Task requirements
I need the lines below from the one with "none -> black round brick B5 level 2" down to the one with "yellow tile B8" reproduced exactly, both ends included, and nothing else.

(Information provided)

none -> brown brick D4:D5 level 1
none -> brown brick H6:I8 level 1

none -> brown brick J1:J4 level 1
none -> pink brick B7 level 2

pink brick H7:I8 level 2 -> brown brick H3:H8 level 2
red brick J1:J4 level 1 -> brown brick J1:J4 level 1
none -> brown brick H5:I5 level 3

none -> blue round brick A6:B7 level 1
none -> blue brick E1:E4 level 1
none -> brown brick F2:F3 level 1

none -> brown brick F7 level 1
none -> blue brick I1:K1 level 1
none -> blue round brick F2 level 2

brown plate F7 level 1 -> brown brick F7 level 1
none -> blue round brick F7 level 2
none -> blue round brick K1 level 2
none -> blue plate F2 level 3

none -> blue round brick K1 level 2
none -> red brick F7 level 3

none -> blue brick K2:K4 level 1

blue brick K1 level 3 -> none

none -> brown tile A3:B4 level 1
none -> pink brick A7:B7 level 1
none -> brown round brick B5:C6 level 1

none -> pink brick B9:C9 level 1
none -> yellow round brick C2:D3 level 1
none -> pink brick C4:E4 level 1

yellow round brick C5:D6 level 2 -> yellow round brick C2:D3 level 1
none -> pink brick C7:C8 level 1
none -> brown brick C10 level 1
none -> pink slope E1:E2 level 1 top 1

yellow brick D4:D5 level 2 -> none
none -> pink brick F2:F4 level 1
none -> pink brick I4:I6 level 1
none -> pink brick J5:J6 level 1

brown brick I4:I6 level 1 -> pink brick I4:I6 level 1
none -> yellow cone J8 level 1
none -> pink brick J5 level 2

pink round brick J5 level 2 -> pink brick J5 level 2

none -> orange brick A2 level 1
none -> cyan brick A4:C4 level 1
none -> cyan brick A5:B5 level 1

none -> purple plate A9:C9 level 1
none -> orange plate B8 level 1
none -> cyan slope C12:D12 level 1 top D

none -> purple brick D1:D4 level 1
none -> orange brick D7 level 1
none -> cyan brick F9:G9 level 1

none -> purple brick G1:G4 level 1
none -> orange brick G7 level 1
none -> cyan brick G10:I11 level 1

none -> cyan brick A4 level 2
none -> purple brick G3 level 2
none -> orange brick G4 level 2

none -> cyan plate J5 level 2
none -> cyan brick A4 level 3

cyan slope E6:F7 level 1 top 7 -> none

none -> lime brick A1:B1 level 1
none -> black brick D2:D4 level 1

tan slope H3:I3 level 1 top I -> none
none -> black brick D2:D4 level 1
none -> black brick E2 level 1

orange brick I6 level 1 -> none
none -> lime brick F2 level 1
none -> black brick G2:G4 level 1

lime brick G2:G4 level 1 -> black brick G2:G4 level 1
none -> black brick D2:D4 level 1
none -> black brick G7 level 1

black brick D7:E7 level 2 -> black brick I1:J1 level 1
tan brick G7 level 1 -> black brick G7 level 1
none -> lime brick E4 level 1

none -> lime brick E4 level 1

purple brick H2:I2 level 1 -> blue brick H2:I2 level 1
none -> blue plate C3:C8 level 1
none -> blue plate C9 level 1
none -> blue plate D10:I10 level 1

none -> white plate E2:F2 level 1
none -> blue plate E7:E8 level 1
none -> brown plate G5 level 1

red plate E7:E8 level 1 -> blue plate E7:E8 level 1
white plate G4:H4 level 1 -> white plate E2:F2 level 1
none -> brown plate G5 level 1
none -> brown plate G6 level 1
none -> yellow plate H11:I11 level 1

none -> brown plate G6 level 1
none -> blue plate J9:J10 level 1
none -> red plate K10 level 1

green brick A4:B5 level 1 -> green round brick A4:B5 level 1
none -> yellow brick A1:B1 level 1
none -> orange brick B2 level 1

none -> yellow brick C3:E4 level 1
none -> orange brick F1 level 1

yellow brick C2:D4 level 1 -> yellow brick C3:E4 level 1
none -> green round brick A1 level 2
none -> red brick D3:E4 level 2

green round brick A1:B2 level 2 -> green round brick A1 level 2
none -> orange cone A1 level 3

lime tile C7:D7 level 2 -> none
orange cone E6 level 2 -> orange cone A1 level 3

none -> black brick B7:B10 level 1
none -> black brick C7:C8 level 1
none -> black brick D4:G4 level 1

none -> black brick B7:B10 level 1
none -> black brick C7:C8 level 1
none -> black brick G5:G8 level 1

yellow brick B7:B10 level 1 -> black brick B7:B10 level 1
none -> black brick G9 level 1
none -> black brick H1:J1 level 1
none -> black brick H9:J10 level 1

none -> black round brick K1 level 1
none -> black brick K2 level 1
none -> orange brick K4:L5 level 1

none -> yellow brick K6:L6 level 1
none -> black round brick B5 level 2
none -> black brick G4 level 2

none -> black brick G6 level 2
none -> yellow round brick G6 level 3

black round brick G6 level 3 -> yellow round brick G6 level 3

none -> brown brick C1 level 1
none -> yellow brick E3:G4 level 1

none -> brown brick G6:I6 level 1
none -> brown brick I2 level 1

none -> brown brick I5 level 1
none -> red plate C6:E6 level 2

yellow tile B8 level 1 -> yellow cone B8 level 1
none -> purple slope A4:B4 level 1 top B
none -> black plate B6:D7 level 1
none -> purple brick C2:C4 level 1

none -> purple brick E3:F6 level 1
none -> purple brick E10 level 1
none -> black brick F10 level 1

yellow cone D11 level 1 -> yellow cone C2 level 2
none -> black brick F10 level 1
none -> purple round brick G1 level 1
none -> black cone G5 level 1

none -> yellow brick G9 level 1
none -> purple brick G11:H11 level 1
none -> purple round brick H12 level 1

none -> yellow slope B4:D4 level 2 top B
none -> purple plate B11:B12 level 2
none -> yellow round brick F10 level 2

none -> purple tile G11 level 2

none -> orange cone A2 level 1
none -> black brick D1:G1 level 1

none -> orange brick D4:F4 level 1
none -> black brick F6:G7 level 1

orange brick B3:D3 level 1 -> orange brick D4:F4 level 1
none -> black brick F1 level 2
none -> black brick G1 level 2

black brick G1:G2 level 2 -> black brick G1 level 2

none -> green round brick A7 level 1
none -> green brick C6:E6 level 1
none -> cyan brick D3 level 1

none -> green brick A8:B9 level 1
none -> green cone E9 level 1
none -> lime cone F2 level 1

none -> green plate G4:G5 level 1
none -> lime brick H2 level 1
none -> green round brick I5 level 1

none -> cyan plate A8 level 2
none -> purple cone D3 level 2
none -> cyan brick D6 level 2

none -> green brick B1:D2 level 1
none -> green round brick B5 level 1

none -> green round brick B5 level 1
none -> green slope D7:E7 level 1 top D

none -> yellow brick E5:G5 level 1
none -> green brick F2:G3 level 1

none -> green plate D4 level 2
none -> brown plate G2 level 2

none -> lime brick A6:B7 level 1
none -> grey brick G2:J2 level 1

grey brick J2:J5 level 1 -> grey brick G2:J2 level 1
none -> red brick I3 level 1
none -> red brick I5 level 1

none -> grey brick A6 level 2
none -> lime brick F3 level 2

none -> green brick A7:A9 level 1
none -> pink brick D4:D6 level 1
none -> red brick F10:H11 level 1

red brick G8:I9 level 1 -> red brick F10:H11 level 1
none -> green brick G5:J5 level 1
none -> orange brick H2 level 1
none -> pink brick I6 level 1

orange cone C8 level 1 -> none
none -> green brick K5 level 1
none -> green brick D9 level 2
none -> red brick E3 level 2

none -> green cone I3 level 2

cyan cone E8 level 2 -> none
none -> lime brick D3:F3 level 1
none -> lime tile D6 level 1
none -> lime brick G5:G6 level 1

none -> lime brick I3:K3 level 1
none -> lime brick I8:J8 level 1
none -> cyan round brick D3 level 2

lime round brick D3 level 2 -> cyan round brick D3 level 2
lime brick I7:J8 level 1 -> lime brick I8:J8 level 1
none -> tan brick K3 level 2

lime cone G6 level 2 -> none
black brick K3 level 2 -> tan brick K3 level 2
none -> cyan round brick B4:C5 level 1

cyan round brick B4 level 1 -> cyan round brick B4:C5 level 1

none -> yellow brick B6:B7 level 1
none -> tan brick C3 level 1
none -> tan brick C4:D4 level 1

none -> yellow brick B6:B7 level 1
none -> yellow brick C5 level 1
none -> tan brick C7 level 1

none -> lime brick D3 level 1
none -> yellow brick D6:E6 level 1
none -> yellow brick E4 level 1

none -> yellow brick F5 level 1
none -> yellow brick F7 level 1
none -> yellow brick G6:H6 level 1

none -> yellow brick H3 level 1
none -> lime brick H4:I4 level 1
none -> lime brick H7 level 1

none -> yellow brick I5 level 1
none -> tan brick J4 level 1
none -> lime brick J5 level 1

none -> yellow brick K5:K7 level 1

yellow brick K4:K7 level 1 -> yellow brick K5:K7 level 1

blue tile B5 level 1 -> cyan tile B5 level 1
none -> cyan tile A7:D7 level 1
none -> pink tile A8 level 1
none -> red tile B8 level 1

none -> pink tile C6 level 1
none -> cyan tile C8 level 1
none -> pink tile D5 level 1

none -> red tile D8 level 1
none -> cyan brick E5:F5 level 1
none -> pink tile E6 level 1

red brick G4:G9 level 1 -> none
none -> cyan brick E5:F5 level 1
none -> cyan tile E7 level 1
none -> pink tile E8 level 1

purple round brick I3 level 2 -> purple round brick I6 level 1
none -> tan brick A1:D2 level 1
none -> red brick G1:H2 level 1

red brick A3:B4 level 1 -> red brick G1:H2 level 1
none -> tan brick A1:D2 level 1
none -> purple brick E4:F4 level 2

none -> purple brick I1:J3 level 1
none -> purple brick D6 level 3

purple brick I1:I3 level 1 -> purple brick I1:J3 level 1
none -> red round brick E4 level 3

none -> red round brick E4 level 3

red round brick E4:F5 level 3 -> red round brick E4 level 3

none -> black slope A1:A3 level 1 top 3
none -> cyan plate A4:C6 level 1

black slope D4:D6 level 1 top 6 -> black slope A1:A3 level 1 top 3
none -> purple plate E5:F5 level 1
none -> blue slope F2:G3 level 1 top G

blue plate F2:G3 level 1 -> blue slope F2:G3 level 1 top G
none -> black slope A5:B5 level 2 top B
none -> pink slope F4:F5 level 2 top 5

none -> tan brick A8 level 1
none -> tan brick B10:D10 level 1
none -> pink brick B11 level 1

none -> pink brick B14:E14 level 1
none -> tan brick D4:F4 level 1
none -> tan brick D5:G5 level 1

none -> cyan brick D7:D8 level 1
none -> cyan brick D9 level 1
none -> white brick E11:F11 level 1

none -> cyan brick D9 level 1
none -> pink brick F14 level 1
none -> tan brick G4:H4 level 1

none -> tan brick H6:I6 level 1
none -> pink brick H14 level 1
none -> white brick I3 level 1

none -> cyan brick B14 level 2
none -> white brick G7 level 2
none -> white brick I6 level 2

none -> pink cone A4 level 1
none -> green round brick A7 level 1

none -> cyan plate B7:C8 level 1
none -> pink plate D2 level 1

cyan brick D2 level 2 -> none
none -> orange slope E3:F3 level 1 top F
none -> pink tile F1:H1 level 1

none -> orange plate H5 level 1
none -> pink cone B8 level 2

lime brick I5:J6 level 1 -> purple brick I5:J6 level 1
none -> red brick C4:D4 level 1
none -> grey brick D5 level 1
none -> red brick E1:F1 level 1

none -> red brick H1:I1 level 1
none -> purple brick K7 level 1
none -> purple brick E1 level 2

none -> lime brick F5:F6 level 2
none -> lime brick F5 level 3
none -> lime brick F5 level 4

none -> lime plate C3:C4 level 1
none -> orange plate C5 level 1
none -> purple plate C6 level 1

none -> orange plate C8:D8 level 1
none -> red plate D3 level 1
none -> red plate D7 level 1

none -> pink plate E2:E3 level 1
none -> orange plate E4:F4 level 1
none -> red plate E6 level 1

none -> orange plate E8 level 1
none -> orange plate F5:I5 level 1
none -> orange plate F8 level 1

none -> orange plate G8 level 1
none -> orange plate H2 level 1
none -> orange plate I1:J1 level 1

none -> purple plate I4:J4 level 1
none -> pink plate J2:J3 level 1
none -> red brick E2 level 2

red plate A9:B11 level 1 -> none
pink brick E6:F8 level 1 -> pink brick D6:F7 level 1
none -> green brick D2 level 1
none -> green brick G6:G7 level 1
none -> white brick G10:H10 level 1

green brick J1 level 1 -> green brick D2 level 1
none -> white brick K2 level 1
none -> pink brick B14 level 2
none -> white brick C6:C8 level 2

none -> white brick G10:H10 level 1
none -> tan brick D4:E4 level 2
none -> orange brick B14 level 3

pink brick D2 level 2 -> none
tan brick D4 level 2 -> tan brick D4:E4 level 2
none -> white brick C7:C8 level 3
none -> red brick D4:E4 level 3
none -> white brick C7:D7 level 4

(End Information provided)

Result below
none -> black round brick B5 level 2
none -> black brick G4 level 2

none -> black brick G6 level 2
none -> yellow round brick G6 level 3

black round brick G6 level 3 -> yellow round brick G6 level 3

none -> brown brick C1 level 1
none -> yellow brick E3:G4 level 1

none -> brown brick G6:I6 level 1
none -> brown brick I2 level 1

none -> brown brick I5 level 1
none -> red plate C6:E6 level 2

yellow tile B8 level 1 -> yellow cone B8 level 1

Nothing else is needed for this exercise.